■ **To do**
Repeat, exactly as written, the lines from the one with "turned: lorry in" to the final line of the listing, and keep every picture out.

■ **Records for the exercise**

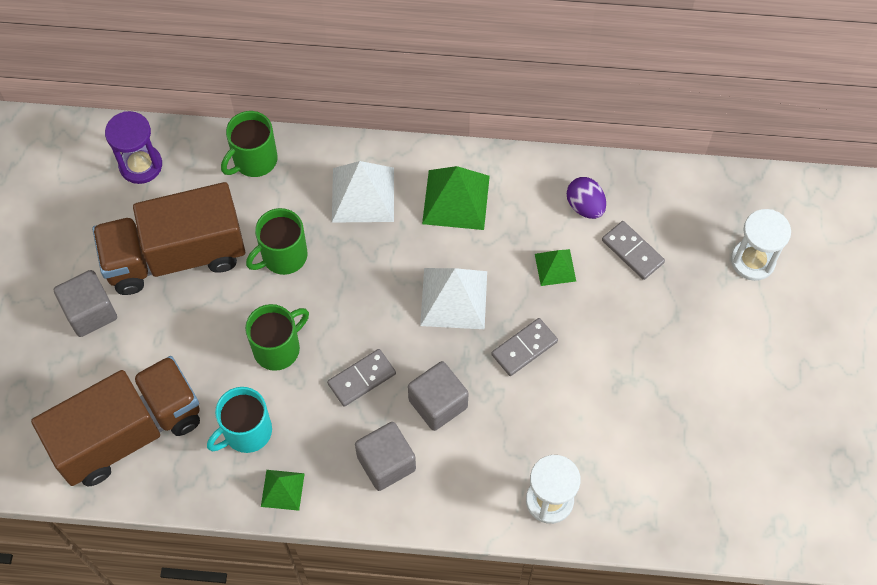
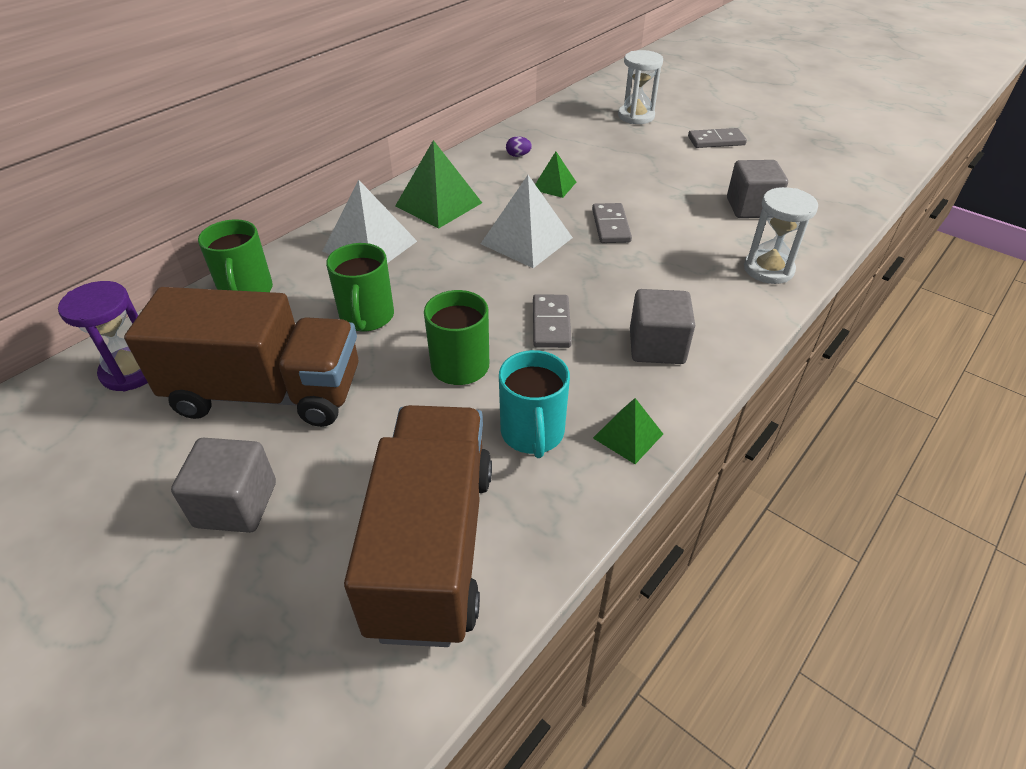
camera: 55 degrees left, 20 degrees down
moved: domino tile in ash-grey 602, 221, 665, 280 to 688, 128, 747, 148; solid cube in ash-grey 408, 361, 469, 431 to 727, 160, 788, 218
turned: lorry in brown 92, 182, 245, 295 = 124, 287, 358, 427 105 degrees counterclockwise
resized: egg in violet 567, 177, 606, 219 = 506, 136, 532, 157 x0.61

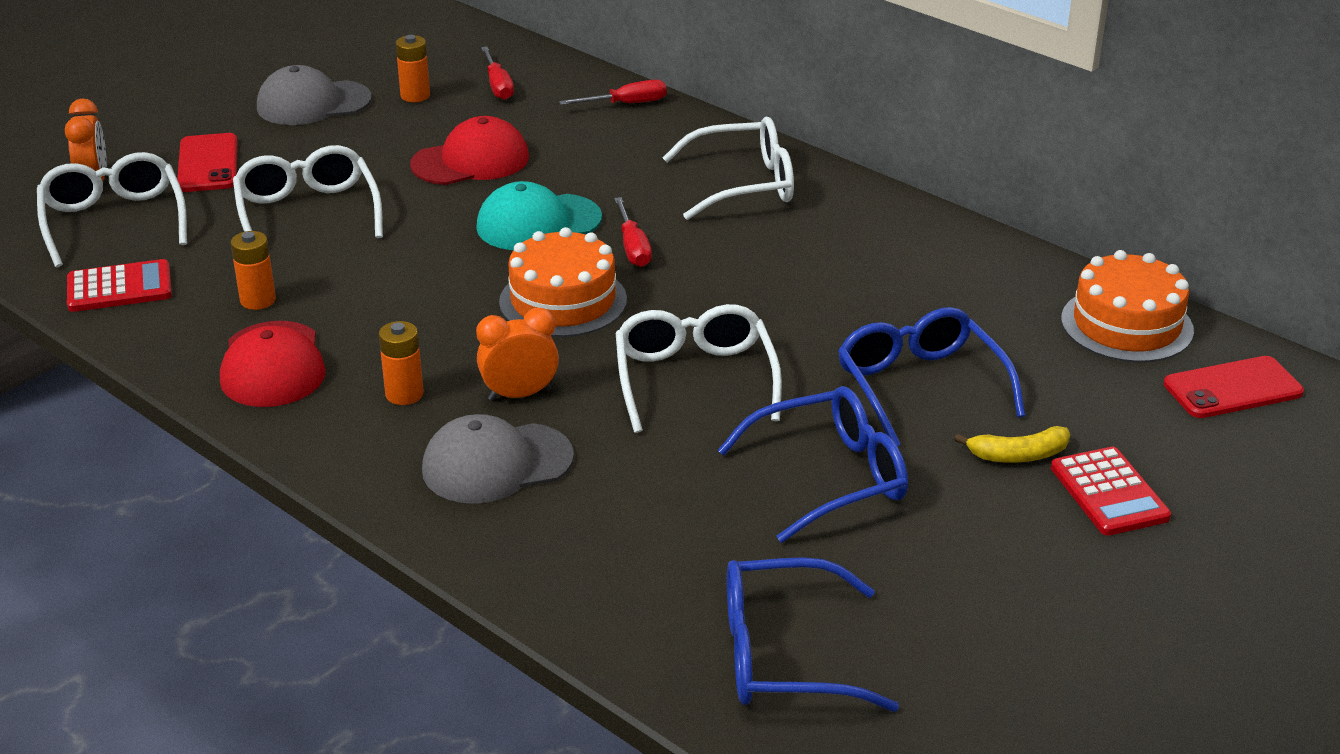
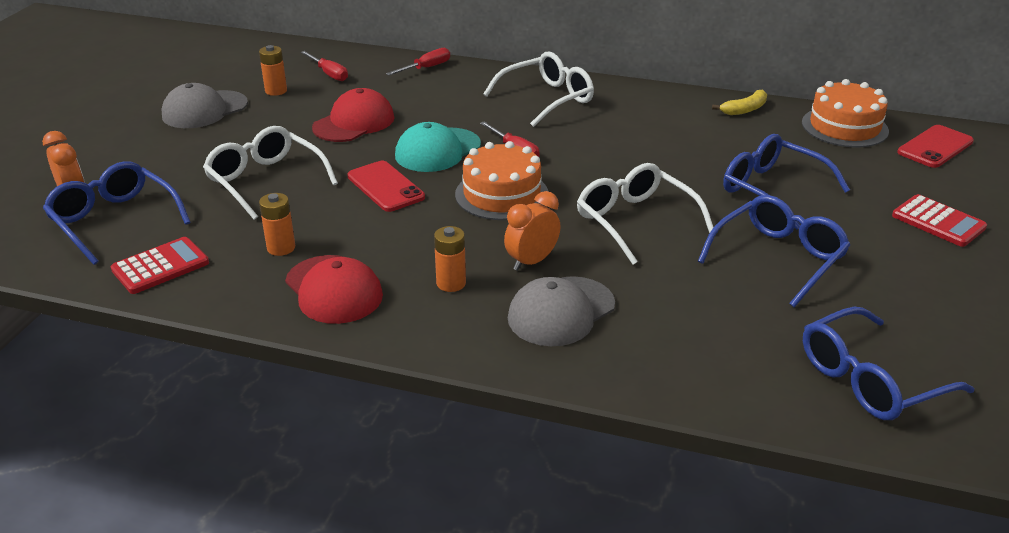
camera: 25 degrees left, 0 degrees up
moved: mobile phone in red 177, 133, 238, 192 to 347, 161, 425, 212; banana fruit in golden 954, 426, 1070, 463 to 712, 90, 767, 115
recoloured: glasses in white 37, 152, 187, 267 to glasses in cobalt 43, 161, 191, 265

■ **Written answer**
turned: lorry in brown 92, 182, 245, 295 = 124, 287, 358, 427 105 degrees counterclockwise
resized: egg in violet 567, 177, 606, 219 = 506, 136, 532, 157 x0.61

camera: 25 degrees left, 0 degrees up
moved: mobile phone in red 177, 133, 238, 192 to 347, 161, 425, 212; banana fruit in golden 954, 426, 1070, 463 to 712, 90, 767, 115
recoloured: glasses in white 37, 152, 187, 267 to glasses in cobalt 43, 161, 191, 265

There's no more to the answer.